**WHAT NEEDS TO BE DONE:** The entries are to be given back verbatim; no picture is to be copied.

** ENTRIES SUPPLIED follows **

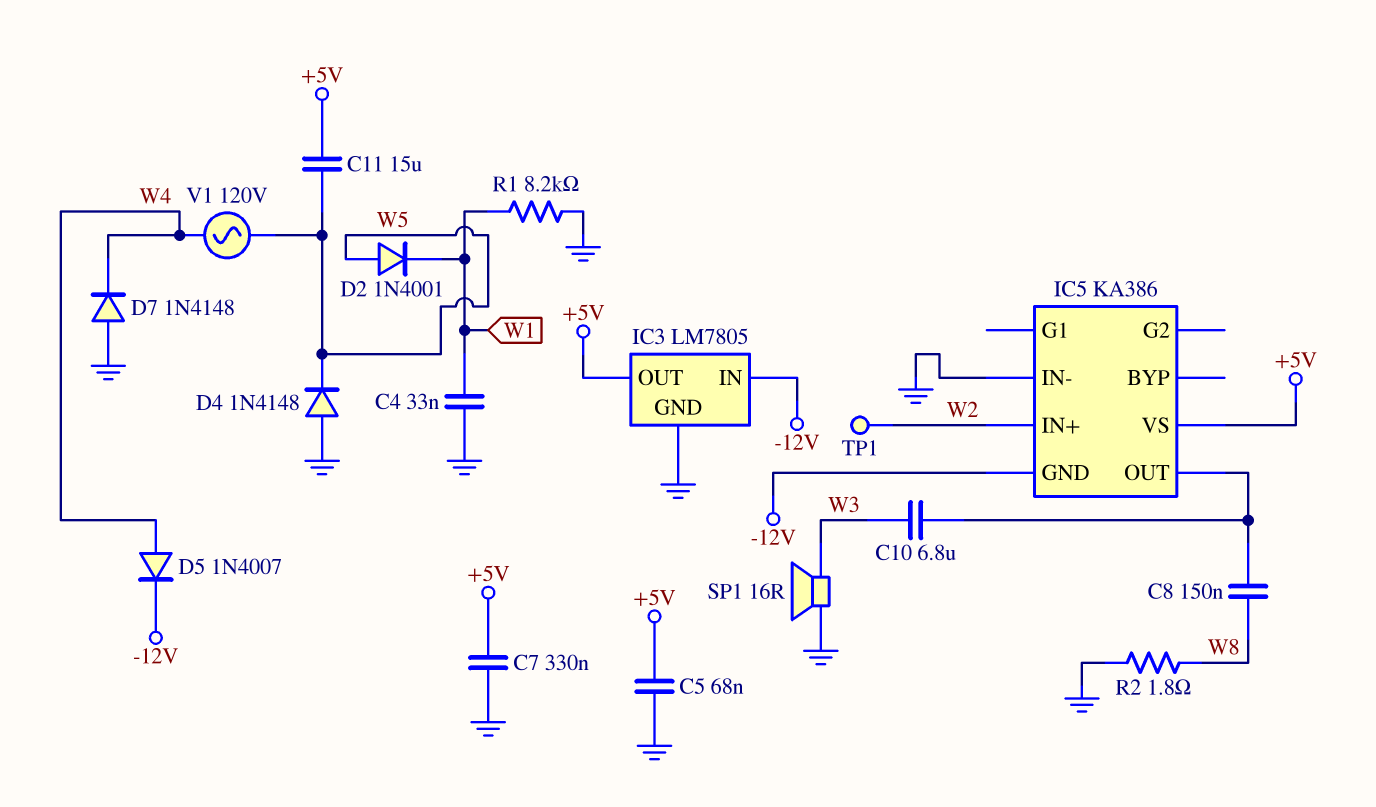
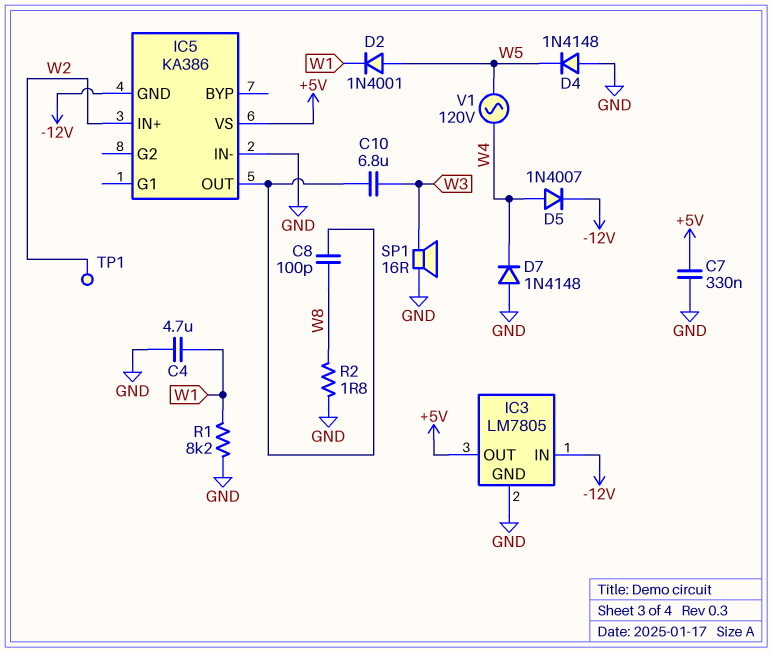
C4: 33nF (GND, W1) -> 4.7uF (GND, W1)
C5: 68nF (+5V, GND) -> none
C8: 150nF (IC5/OUT, W8) -> 100pF (IC5/OUT, W8)
C11: 15uF (+5V, W5) -> none

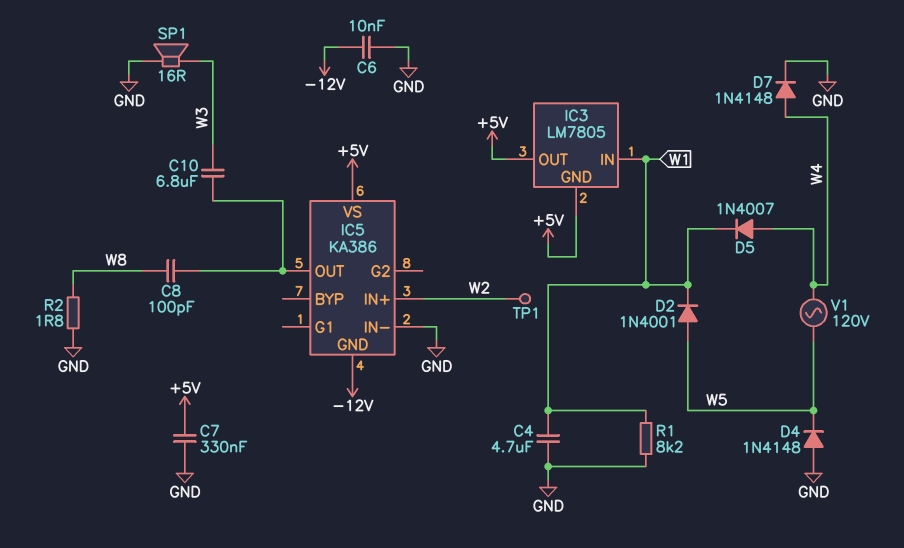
C6: none -> 10nF (-12V, GND)
D5: diode 1N4007 (A W4, K -12V) -> diode 1N4007 (A W4, K W1)
D7: diode 1N4148 (A GND, K W4) -> diode 1N4148 (A W4, K GND)
IC3 pin GND: GND -> +5V
IC3 pin IN: -12V -> W1

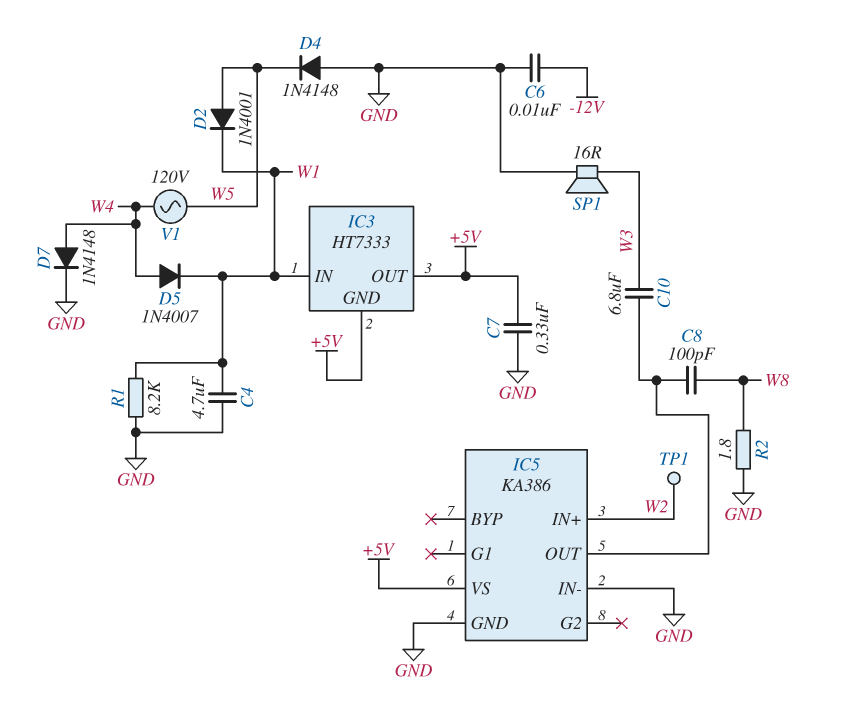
IC3: LM7805 -> HT7333
IC5 pin GND: -12V -> GND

** End of ENTRIES SUPPLIED **

**SOLVED EXERCISE:**
C4: 33nF (GND, W1) -> 4.7uF (GND, W1)
C5: 68nF (+5V, GND) -> none
C8: 150nF (IC5/OUT, W8) -> 100pF (IC5/OUT, W8)
C11: 15uF (+5V, W5) -> none

C6: none -> 10nF (-12V, GND)
D5: diode 1N4007 (A W4, K -12V) -> diode 1N4007 (A W4, K W1)
D7: diode 1N4148 (A GND, K W4) -> diode 1N4148 (A W4, K GND)
IC3 pin GND: GND -> +5V
IC3 pin IN: -12V -> W1

IC3: LM7805 -> HT7333
IC5 pin GND: -12V -> GND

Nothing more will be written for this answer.